§ EXERCISE: Every line of the data is to be output verbatim.

§ Records drawn from a dataset:
⟨

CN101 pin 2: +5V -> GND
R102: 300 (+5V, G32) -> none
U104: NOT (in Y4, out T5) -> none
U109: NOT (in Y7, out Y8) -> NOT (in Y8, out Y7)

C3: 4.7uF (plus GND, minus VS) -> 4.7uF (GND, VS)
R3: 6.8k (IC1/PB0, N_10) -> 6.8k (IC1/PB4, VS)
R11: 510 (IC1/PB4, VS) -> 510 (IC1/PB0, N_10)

⟩

§ EXERCISE OUTPUT:
CN101 pin 2: +5V -> GND
R102: 300 (+5V, G32) -> none
U104: NOT (in Y4, out T5) -> none
U109: NOT (in Y7, out Y8) -> NOT (in Y8, out Y7)

C3: 4.7uF (plus GND, minus VS) -> 4.7uF (GND, VS)
R3: 6.8k (IC1/PB0, N_10) -> 6.8k (IC1/PB4, VS)
R11: 510 (IC1/PB4, VS) -> 510 (IC1/PB0, N_10)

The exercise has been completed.